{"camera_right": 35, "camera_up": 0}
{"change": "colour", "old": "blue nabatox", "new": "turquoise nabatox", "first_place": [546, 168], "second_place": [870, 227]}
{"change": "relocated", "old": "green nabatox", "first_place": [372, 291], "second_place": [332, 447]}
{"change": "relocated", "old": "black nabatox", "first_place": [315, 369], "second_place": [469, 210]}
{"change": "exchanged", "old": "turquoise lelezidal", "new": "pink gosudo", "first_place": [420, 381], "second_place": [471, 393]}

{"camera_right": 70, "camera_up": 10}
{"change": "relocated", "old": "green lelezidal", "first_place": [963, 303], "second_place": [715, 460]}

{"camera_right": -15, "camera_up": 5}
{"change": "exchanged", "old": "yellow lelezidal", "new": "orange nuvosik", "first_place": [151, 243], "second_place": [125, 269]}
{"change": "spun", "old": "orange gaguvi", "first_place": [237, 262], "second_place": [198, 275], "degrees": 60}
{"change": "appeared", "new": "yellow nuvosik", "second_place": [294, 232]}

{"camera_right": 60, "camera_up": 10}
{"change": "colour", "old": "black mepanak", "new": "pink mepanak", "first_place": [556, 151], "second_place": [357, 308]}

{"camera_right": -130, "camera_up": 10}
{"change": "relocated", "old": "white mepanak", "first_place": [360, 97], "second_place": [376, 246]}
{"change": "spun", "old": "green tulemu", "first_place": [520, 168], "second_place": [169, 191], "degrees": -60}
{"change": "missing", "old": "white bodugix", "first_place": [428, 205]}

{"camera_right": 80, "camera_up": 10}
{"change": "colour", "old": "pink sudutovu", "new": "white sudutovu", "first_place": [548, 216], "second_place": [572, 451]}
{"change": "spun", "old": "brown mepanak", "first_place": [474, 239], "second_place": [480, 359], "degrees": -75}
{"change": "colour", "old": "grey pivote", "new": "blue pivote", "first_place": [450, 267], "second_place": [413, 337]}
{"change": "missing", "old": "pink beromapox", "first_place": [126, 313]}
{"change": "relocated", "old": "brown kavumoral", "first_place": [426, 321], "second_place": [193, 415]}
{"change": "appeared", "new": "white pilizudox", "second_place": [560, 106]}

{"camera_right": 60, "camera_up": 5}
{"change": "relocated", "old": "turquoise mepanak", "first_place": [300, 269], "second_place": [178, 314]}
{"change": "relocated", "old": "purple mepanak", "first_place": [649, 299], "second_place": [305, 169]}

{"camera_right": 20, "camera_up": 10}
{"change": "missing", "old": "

How to complete this task -
Everything in the listing should be given again word for word.

Reply -
{"camera_right": 35, "camera_up": 0}
{"change": "colour", "old": "blue nabatox", "new": "turquoise nabatox", "first_place": [546, 168], "second_place": [870, 227]}
{"change": "relocated", "old": "green nabatox", "first_place": [372, 291], "second_place": [332, 447]}
{"change": "relocated", "old": "black nabatox", "first_place": [315, 369], "second_place": [469, 210]}
{"change": "exchanged", "old": "turquoise lelezidal", "new": "pink gosudo", "first_place": [420, 381], "second_place": [471, 393]}

{"camera_right": 70, "camera_up": 10}
{"change": "relocated", "old": "green lelezidal", "first_place": [963, 303], "second_place": [715, 460]}

{"camera_right": -15, "camera_up": 5}
{"change": "exchanged", "old": "yellow lelezidal", "new": "orange nuvosik", "first_place": [151, 243], "second_place": [125, 269]}
{"change": "spun", "old": "orange gaguvi", "first_place": [237, 262], "second_place": [198, 275], "degrees": 60}
{"change": "appeared", "new": "yellow nuvosik", "second_place": [294, 232]}

{"camera_right": 60, "camera_up": 10}
{"change": "colour", "old": "black mepanak", "new": "pink mepanak", "first_place": [556, 151], "second_place": [357, 308]}

{"camera_right": -130, "camera_up": 10}
{"change": "relocated", "old": "white mepanak", "first_place": [360, 97], "second_place": [376, 246]}
{"change": "spun", "old": "green tulemu", "first_place": [520, 168], "second_place": [169, 191], "degrees": -60}
{"change": "missing", "old": "white bodugix", "first_place": [428, 205]}

{"camera_right": 80, "camera_up": 10}
{"change": "colour", "old": "pink sudutovu", "new": "white sudutovu", "first_place": [548, 216], "second_place": [572, 451]}
{"change": "spun", "old": "brown mepanak", "first_place": [474, 239], "second_place": [480, 359], "degrees": -75}
{"change": "colour", "old": "grey pivote", "new": "blue pivote", "first_place": [450, 267], "second_place": [413, 337]}
{"change": "missing", "old": "pink beromapox", "first_place": [126, 313]}
{"change": "relocated", "old": "brown kavumoral", "first_place": [426, 321], "second_place": [193, 415]}
{"change": "appeared", "new": "white pilizudox", "second_place": [560, 106]}

{"camera_right": 60, "camera_up": 5}
{"change": "relocated", "old": "turquoise mepanak", "first_place": [300, 269], "second_place": [178, 314]}
{"change": "relocated", "old": "purple mepanak", "first_place": [649, 299], "second_place": [305, 169]}

{"camera_right": 20, "camera_up": 10}
{"change": "missing", "old": "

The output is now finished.